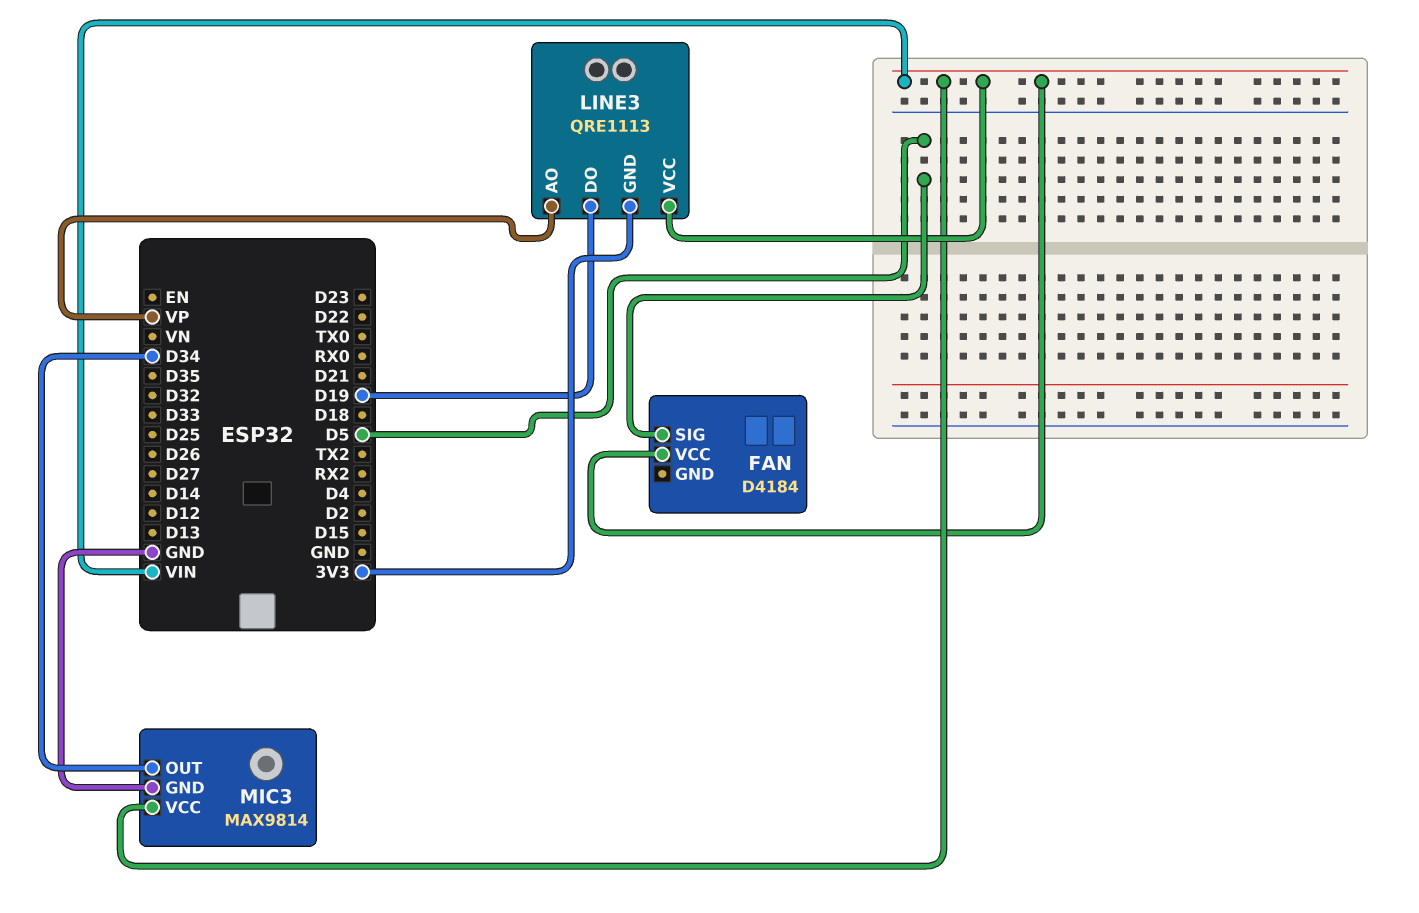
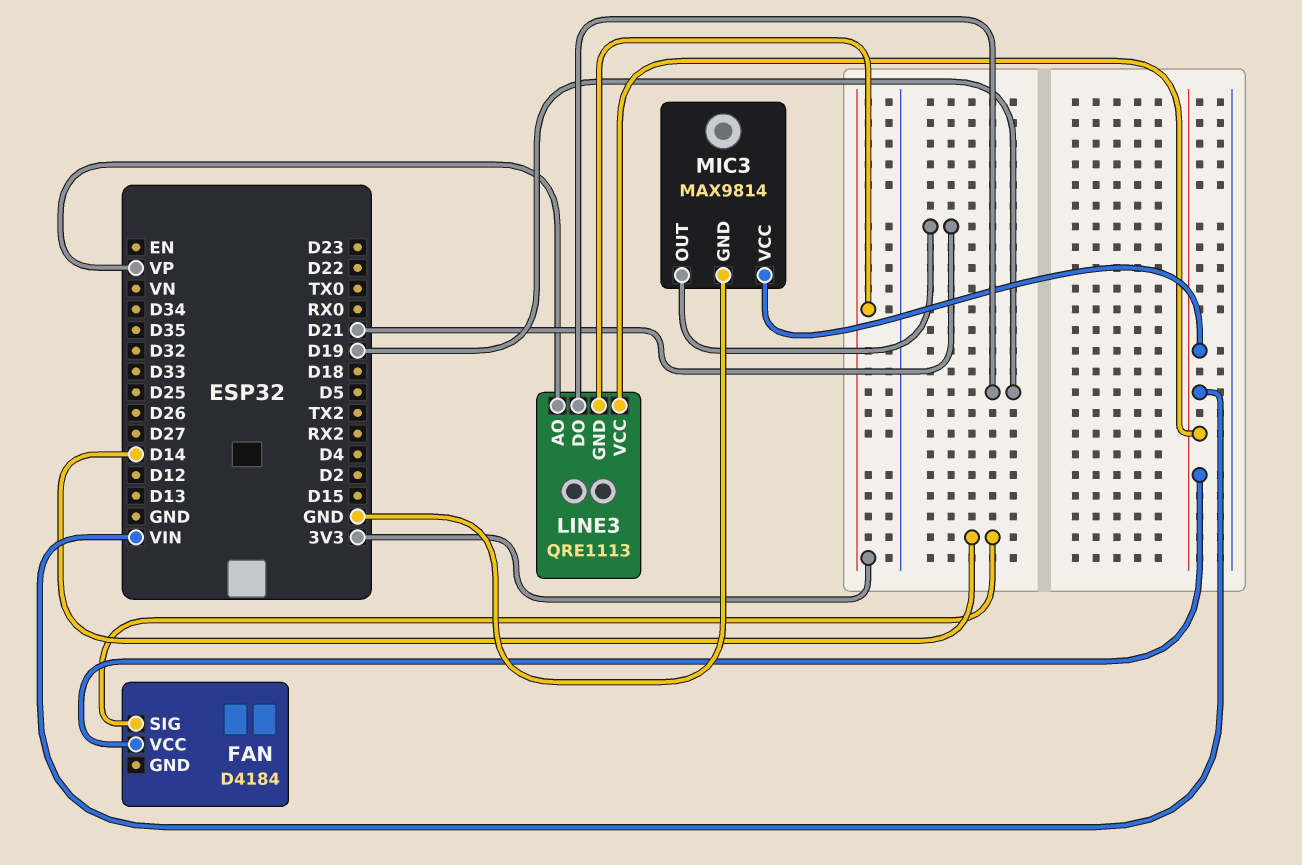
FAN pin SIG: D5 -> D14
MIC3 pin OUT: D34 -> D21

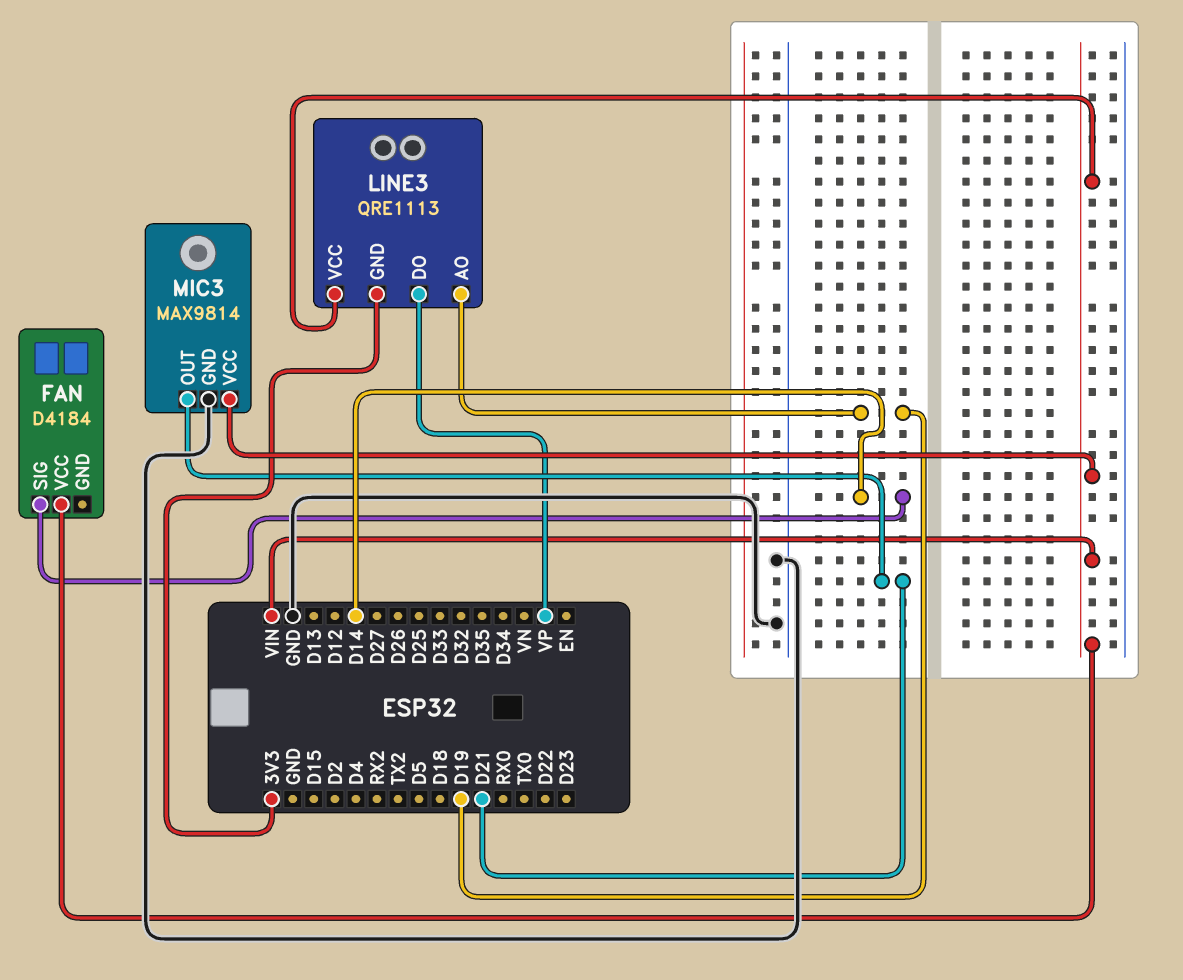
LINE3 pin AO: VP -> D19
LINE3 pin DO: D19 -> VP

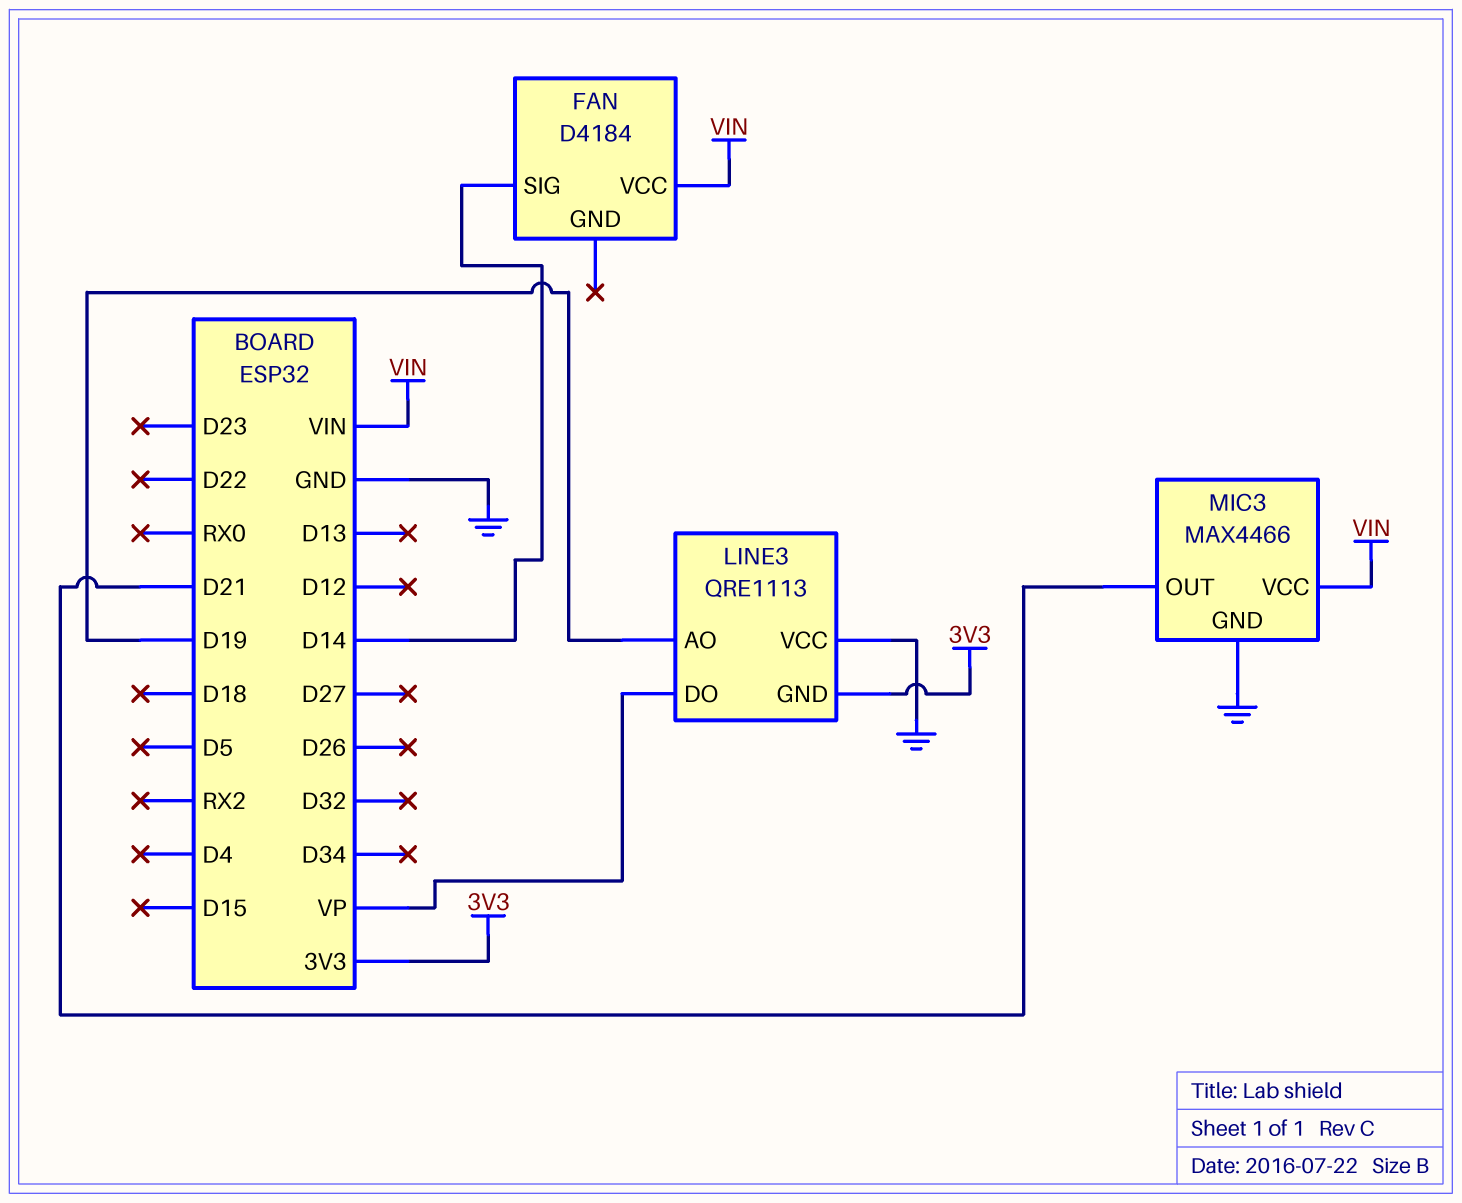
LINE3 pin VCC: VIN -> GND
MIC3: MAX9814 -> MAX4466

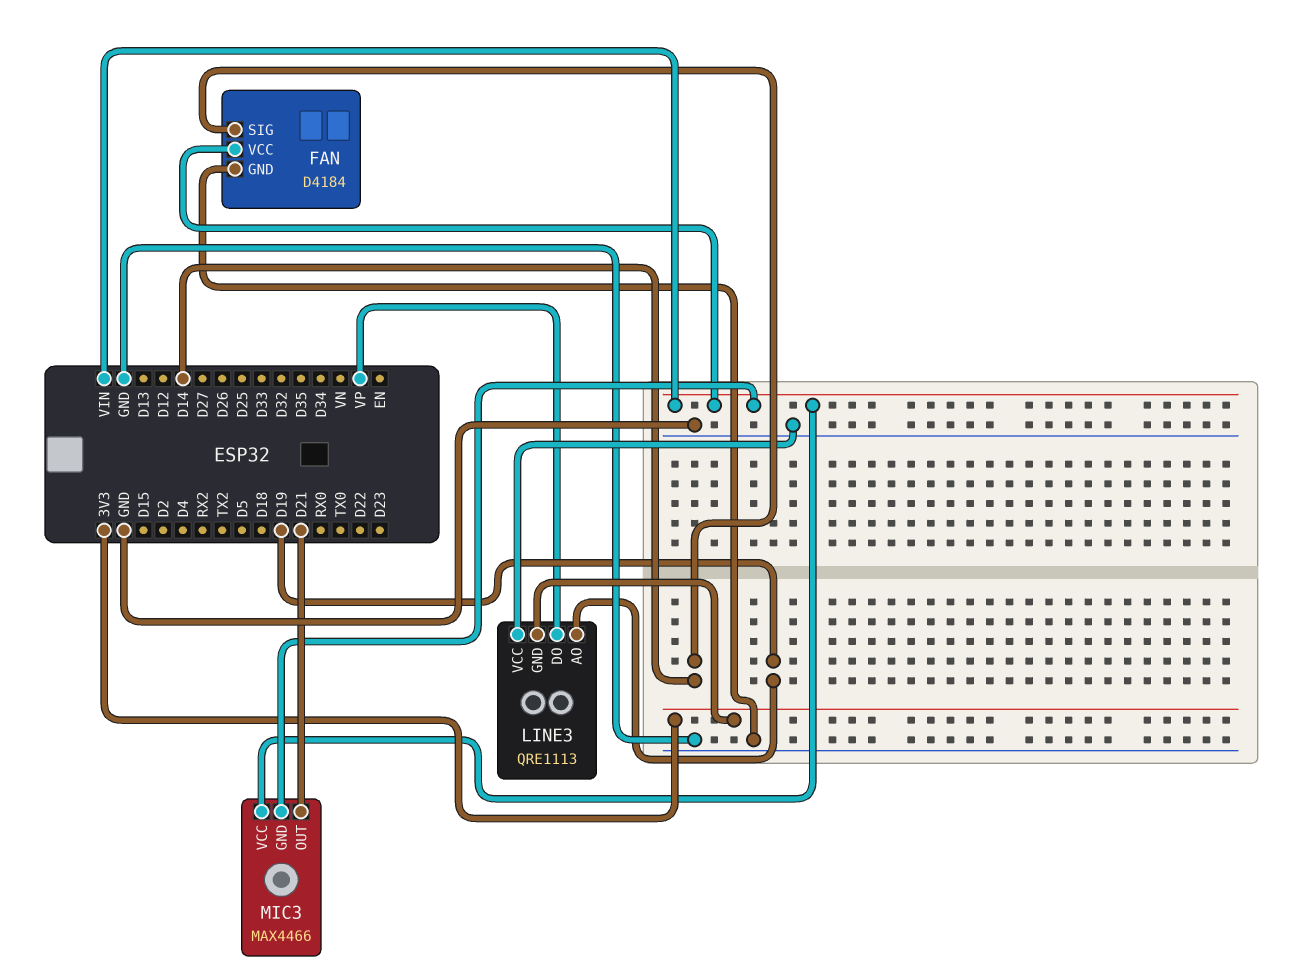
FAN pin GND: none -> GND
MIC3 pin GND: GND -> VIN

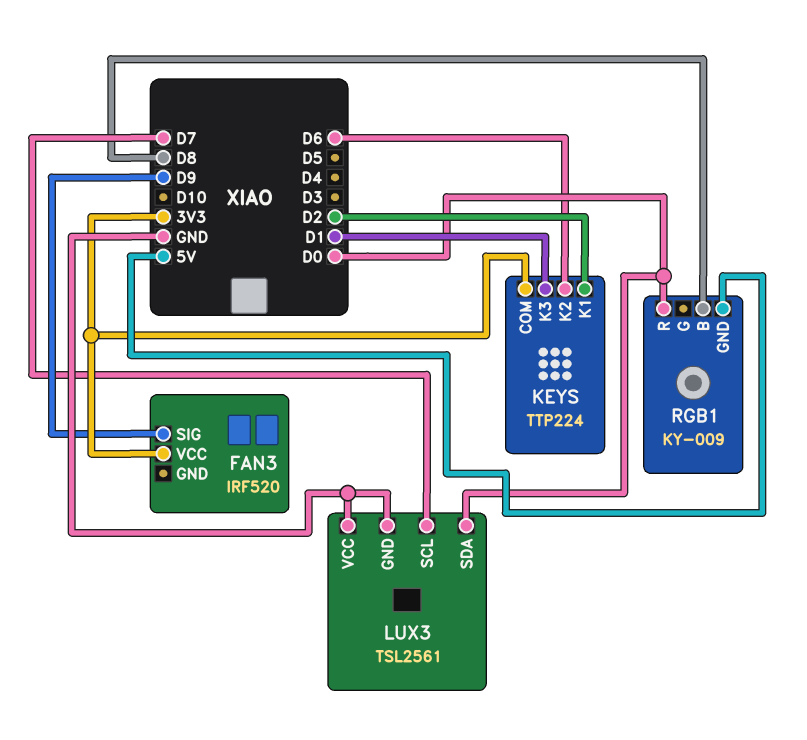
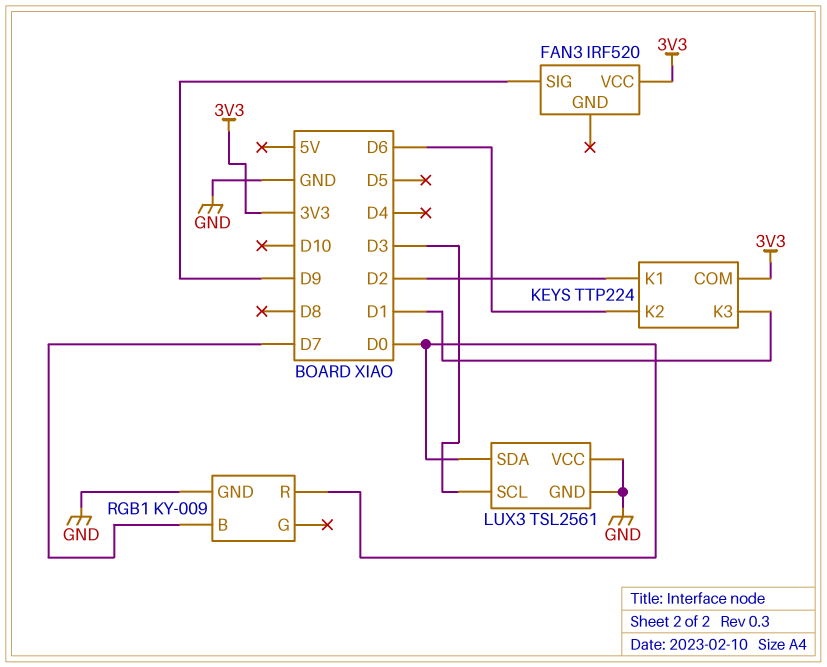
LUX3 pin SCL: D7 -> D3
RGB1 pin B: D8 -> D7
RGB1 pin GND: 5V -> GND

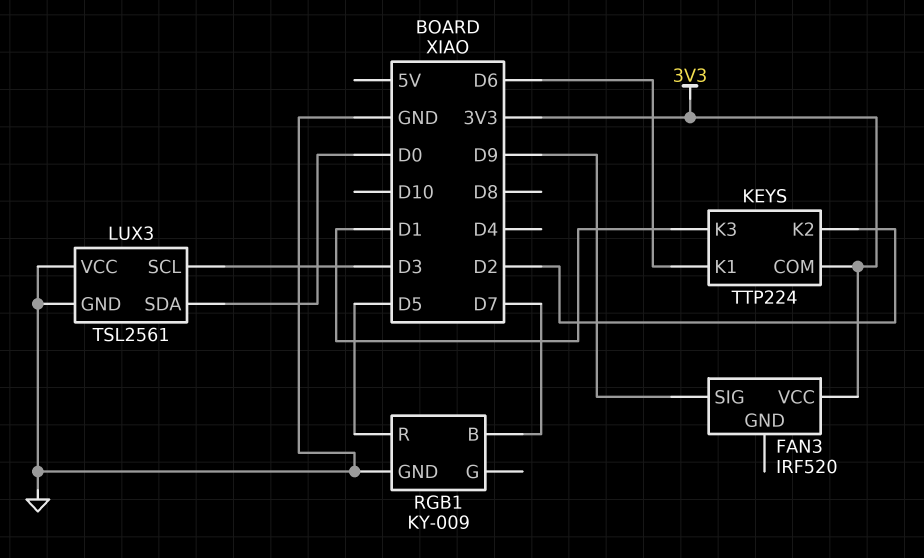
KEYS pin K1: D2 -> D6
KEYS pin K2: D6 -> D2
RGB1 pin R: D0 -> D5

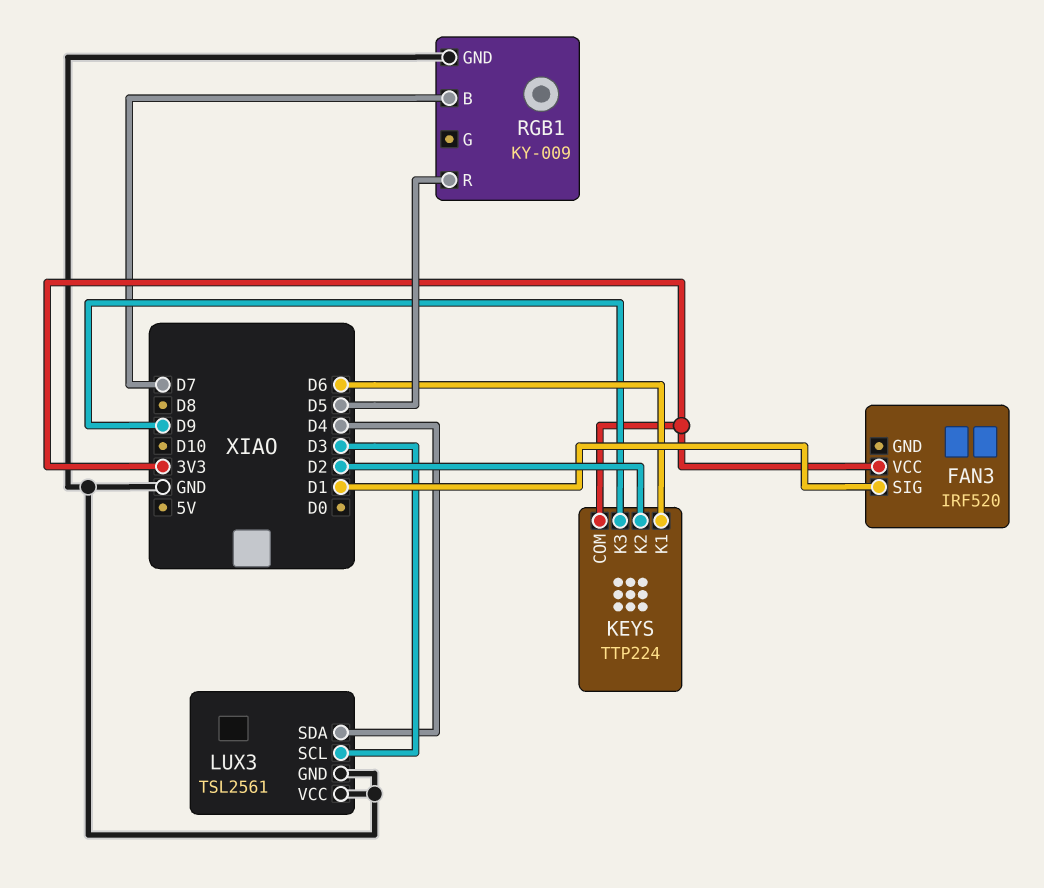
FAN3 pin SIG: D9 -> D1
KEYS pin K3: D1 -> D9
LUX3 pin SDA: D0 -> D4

┄┄┄┄┄┄┄┄┄┄┄┄┄┄┄┄┄┄┄┄

=== What you need to do ===
Set down all of the entries exactly as they stand, without any image.

=== Reply ===
FAN pin SIG: D5 -> D14
MIC3 pin OUT: D34 -> D21

LINE3 pin AO: VP -> D19
LINE3 pin DO: D19 -> VP

LINE3 pin VCC: VIN -> GND
MIC3: MAX9814 -> MAX4466

FAN pin GND: none -> GND
MIC3 pin GND: GND -> VIN

LUX3 pin SCL: D7 -> D3
RGB1 pin B: D8 -> D7
RGB1 pin GND: 5V -> GND

KEYS pin K1: D2 -> D6
KEYS pin K2: D6 -> D2
RGB1 pin R: D0 -> D5

FAN3 pin SIG: D9 -> D1
KEYS pin K3: D1 -> D9
LUX3 pin SDA: D0 -> D4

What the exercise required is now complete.